Problem description →
Transcribe only the lines of the listing below from the one holding "D1: schottky 1N5817" through the one holding "U1 pin OUT: n9 -> +9V", inclusive, without any change.

-------- Record excerpts

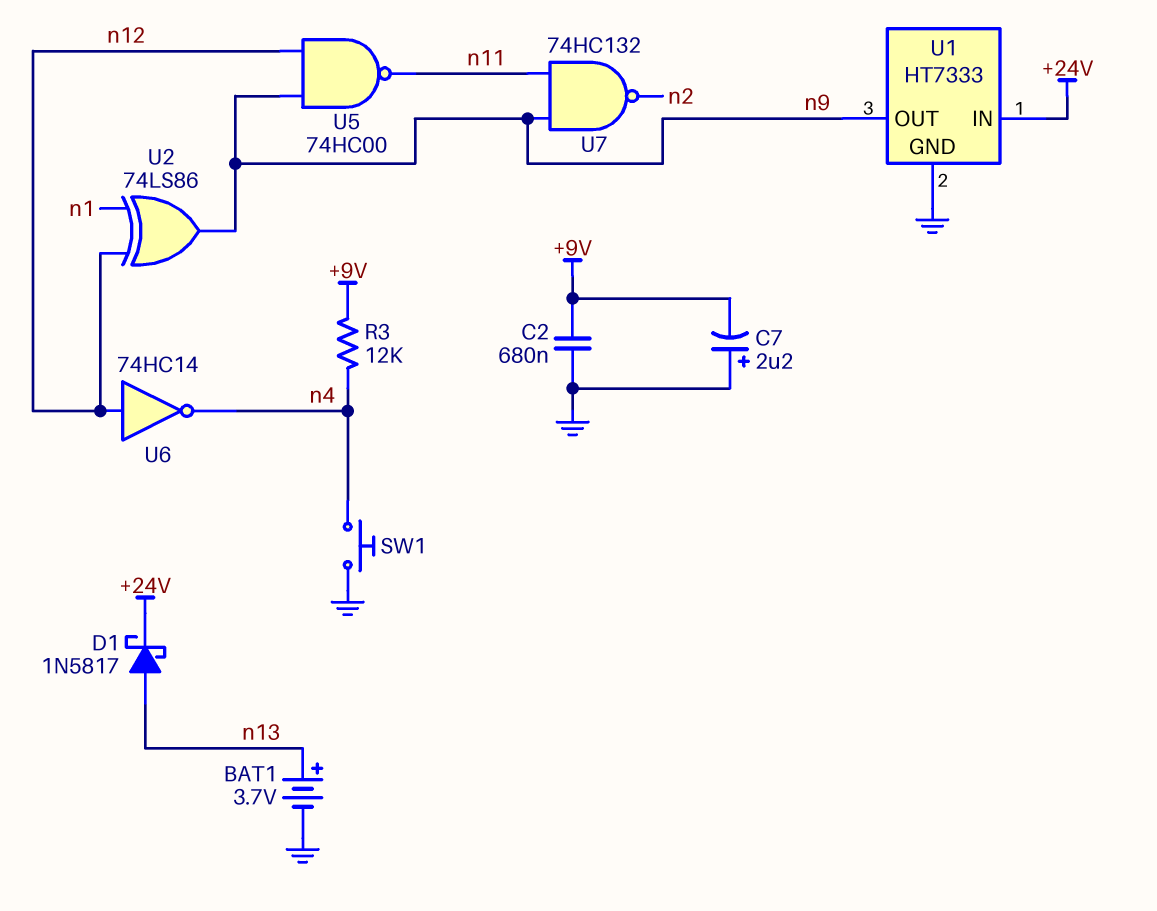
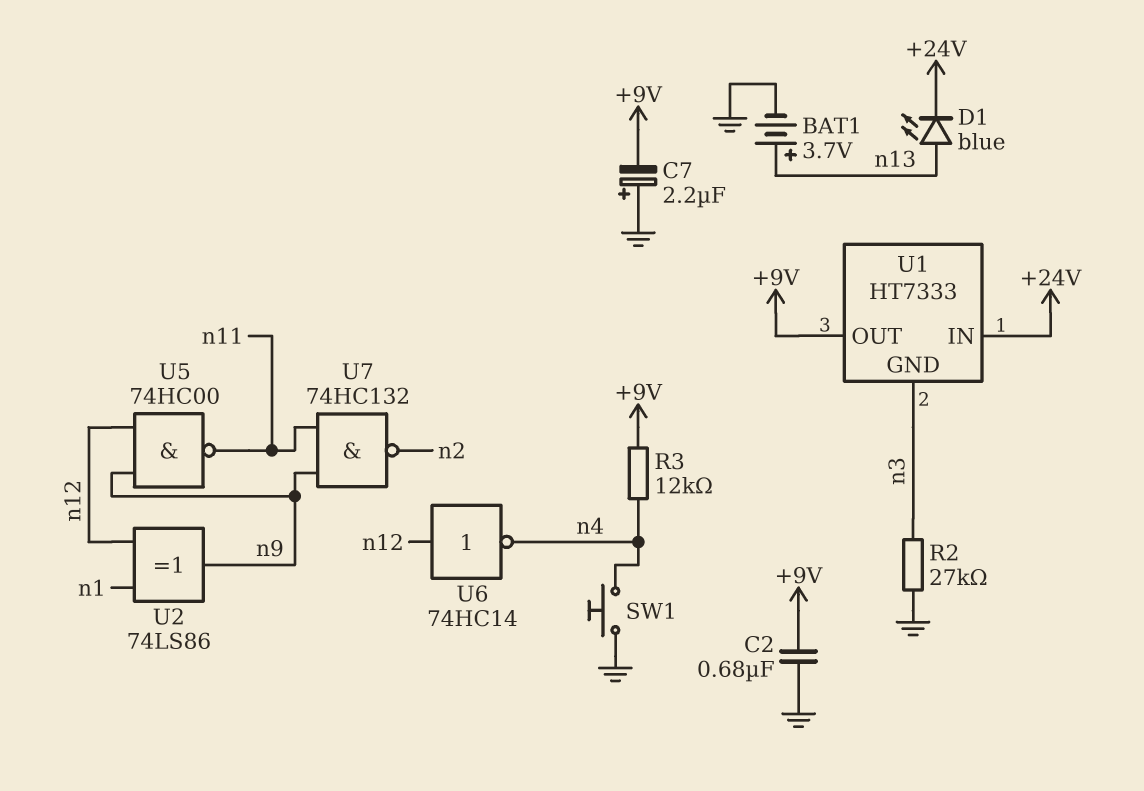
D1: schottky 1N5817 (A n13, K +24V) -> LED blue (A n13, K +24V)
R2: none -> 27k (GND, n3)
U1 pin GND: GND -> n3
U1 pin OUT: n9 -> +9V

----------------
-------- Record excerpts

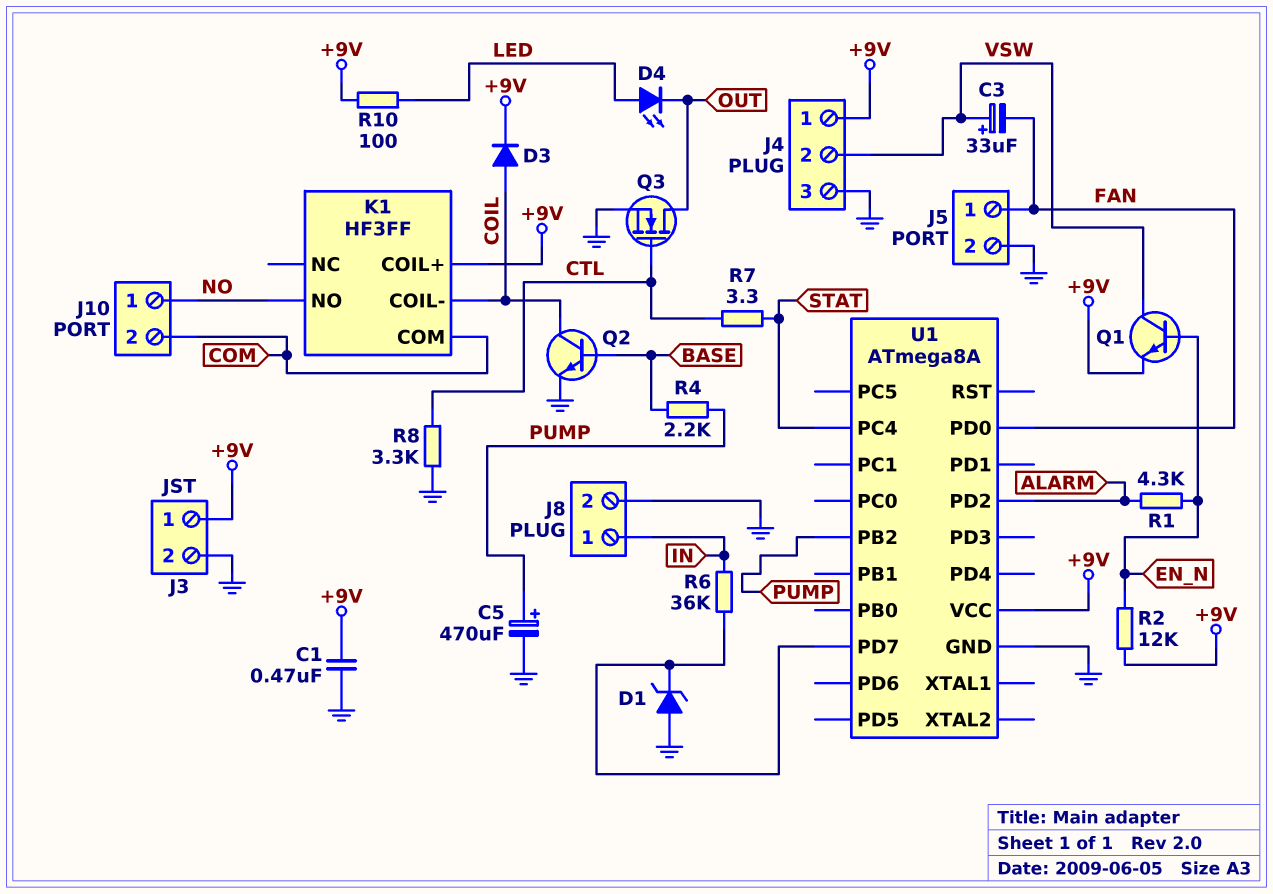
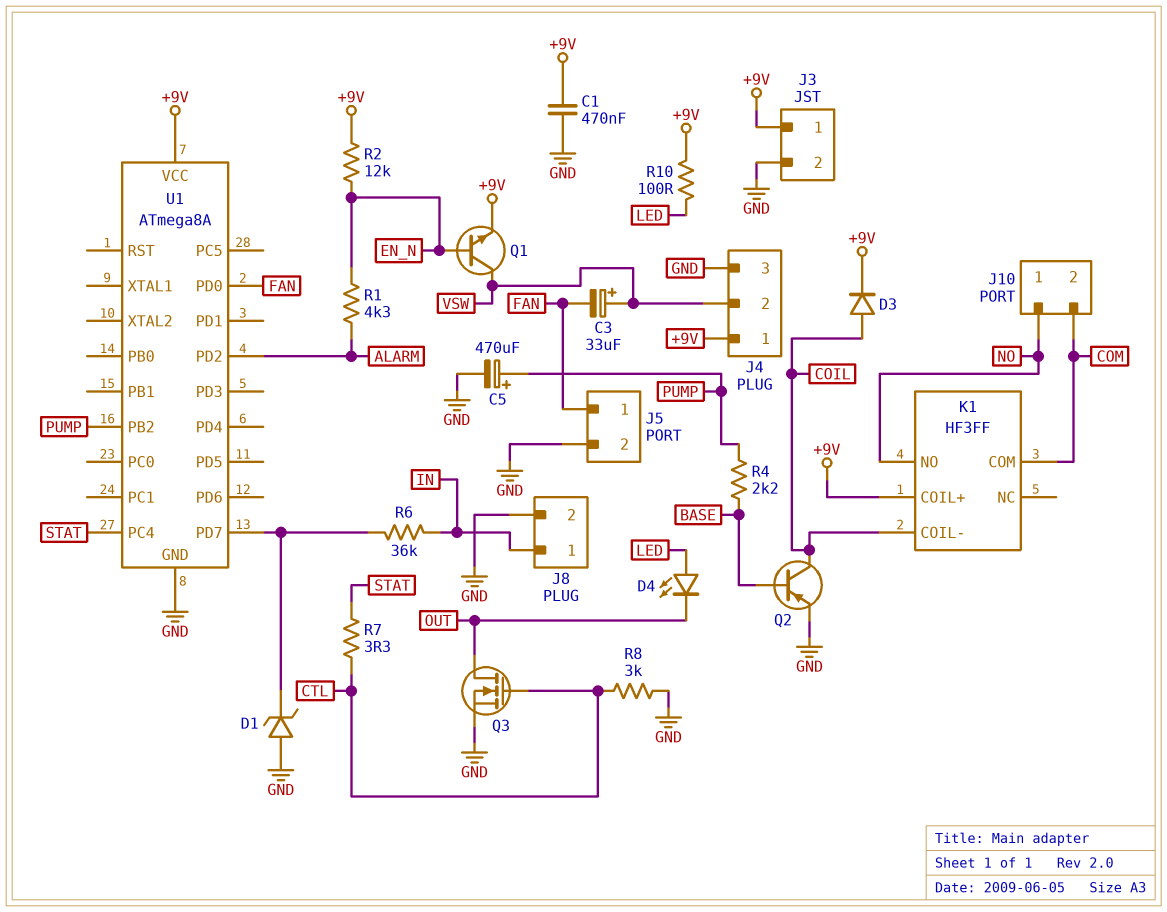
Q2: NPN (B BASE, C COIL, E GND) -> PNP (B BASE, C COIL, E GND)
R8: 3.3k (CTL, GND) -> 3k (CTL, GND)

----------------

Result for this exercise →
D1: schottky 1N5817 (A n13, K +24V) -> LED blue (A n13, K +24V)
R2: none -> 27k (GND, n3)
U1 pin GND: GND -> n3
U1 pin OUT: n9 -> +9V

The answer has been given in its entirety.